Task prompt: Reproduce the items below verbatim. Begin at the line that contains "green triangle: moved 1 px right;" and stop after the line that contains "blue star: moved 1 px left, 2 px down".

Supplied data:
--- --- ---
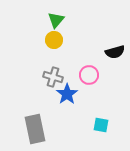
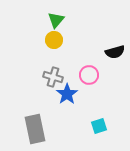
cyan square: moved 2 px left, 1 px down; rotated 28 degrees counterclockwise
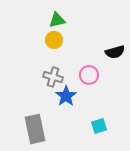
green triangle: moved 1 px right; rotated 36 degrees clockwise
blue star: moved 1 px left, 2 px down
--- --- ---
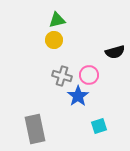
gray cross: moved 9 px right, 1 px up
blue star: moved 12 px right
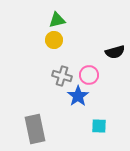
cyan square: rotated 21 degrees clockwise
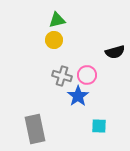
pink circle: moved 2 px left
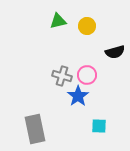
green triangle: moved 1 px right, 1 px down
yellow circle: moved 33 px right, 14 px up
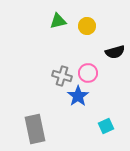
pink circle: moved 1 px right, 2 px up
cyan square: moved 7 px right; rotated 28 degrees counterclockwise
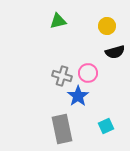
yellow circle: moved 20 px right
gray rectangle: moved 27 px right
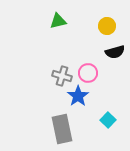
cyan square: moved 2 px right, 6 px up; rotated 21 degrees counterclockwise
--- --- ---
Final result:
green triangle: moved 1 px right; rotated 36 degrees clockwise
blue star: moved 1 px left, 2 px down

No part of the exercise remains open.